→ What the exercise asks:
Write out the entries exactly. None of the pictures should appear in the copy.

Two-dimensional motion records
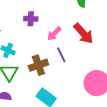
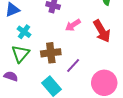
purple line: (61, 55) -> (73, 65), moved, turned 56

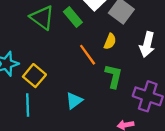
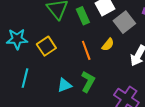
yellow square: (34, 76) -> (46, 46), moved
green L-shape: (114, 76) -> (88, 82), moved

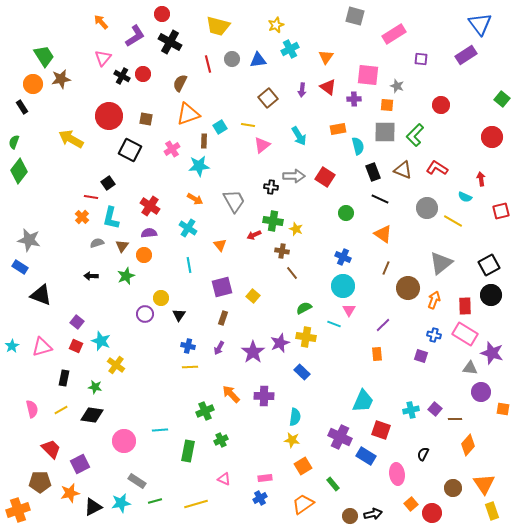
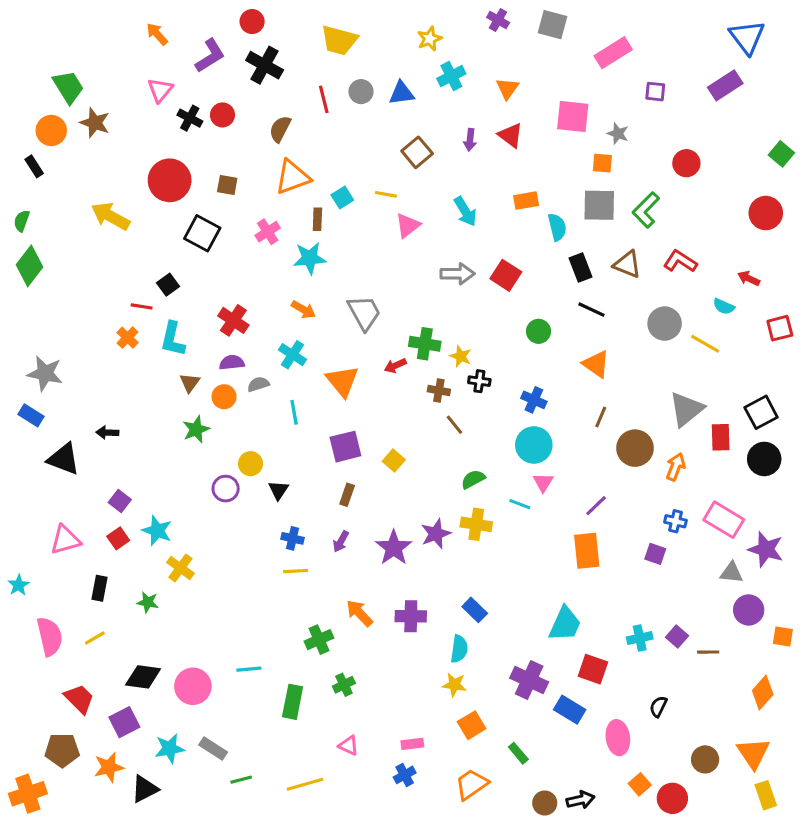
brown star: (61, 79) -> (95, 123), turned 30
purple cross: (354, 99) -> (498, 20), moved, turned 32
red arrow: (481, 179) -> (749, 278), turned -56
black cross: (271, 187) -> (479, 381), moved
gray semicircle: (97, 243) -> (258, 384), moved
orange triangle: (220, 245) -> (342, 381), size x1.6
black arrow: (91, 276) -> (107, 433), moved
red rectangle: (465, 306) -> (721, 437), moved
cyan star: (12, 346) -> (19, 585), moved
red square: (76, 346) -> (118, 538), turned 32
orange rectangle: (377, 354) -> (587, 551), size x1.6
blue rectangle: (302, 372) -> (475, 610), moved
pink semicircle: (32, 409) -> (50, 636), size x1.4
black diamond: (92, 415) -> (143, 677), moved
orange diamond: (468, 445) -> (763, 692), moved
cyan star: (121, 503) -> (170, 749), moved

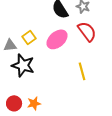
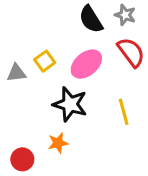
black star: (23, 65) -> (70, 104), moved
orange star: (34, 103) -> (58, 143), moved

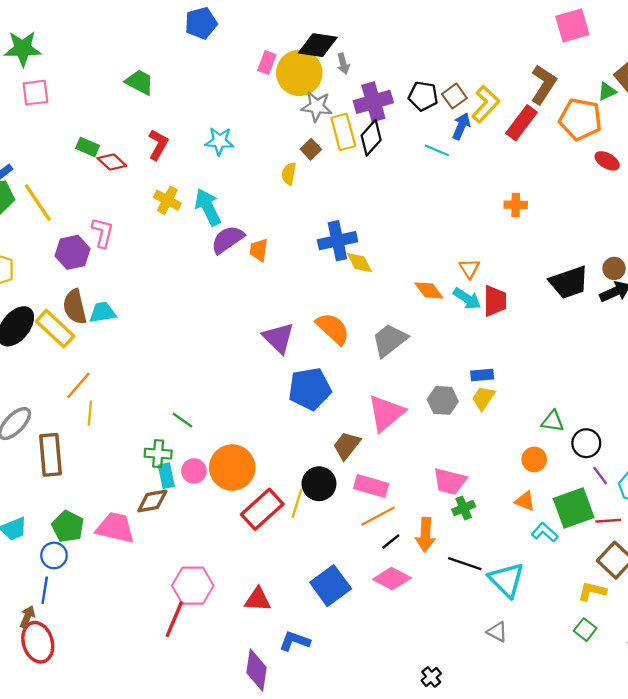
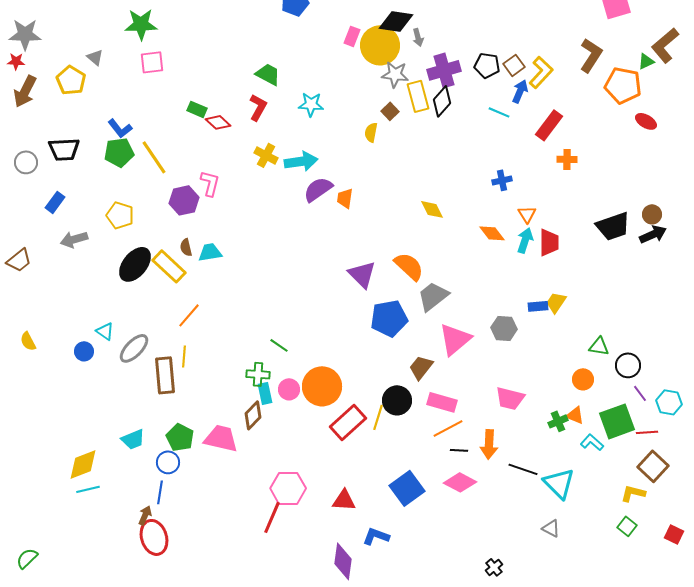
green trapezoid: (140, 82) -> (268, 74), moved
red rectangle: (521, 123) -> (549, 125), moved
cyan arrow: (208, 207) -> (301, 161), turned 108
blue cross: (337, 241) -> (502, 180), moved, size x0.6
cyan arrow: (467, 299) -> (525, 240), turned -105
brown semicircle: (75, 307) -> (186, 247), size x0.6
gray trapezoid: (390, 340) -> (433, 296), moved
yellow trapezoid: (483, 398) -> (556, 302), moved
yellow line: (90, 413) -> (184, 356), moved
brown diamond: (152, 501) -> (253, 415), turned -36
green cross: (464, 508) -> (558, 421), moved
black line: (391, 542) -> (459, 450), turned 42

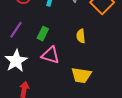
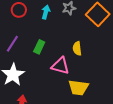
pink triangle: (50, 55) -> (60, 66), moved

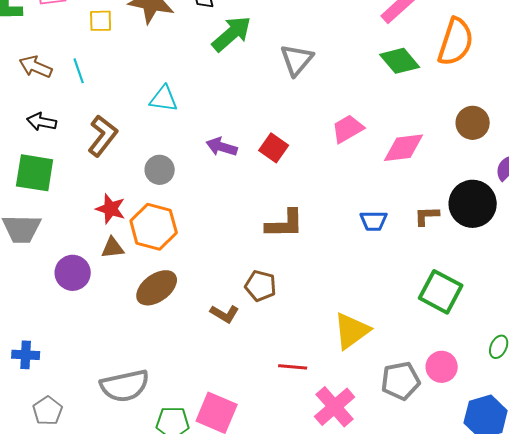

→ The answer:
purple line: (61, 55) -> (73, 65), moved, turned 56

yellow square: (34, 76) -> (46, 46), moved
green L-shape: (114, 76) -> (88, 82), moved

brown star: (61, 79) -> (95, 123), turned 30
purple cross: (354, 99) -> (498, 20), moved, turned 32
red arrow: (481, 179) -> (749, 278), turned -56
black cross: (271, 187) -> (479, 381), moved
gray semicircle: (97, 243) -> (258, 384), moved
orange triangle: (220, 245) -> (342, 381), size x1.6
black arrow: (91, 276) -> (107, 433), moved
red rectangle: (465, 306) -> (721, 437), moved
cyan star: (12, 346) -> (19, 585), moved
red square: (76, 346) -> (118, 538), turned 32
orange rectangle: (377, 354) -> (587, 551), size x1.6
blue rectangle: (302, 372) -> (475, 610), moved
pink semicircle: (32, 409) -> (50, 636), size x1.4
black diamond: (92, 415) -> (143, 677), moved
orange diamond: (468, 445) -> (763, 692), moved
cyan star: (121, 503) -> (170, 749), moved

black star: (23, 65) -> (70, 104), moved
orange star: (34, 103) -> (58, 143), moved

green trapezoid: (140, 82) -> (268, 74), moved
red rectangle: (521, 123) -> (549, 125), moved
cyan arrow: (208, 207) -> (301, 161), turned 108
blue cross: (337, 241) -> (502, 180), moved, size x0.6
cyan arrow: (467, 299) -> (525, 240), turned -105
brown semicircle: (75, 307) -> (186, 247), size x0.6
gray trapezoid: (390, 340) -> (433, 296), moved
yellow trapezoid: (483, 398) -> (556, 302), moved
yellow line: (90, 413) -> (184, 356), moved
brown diamond: (152, 501) -> (253, 415), turned -36
green cross: (464, 508) -> (558, 421), moved
black line: (391, 542) -> (459, 450), turned 42

pink triangle: (50, 55) -> (60, 66), moved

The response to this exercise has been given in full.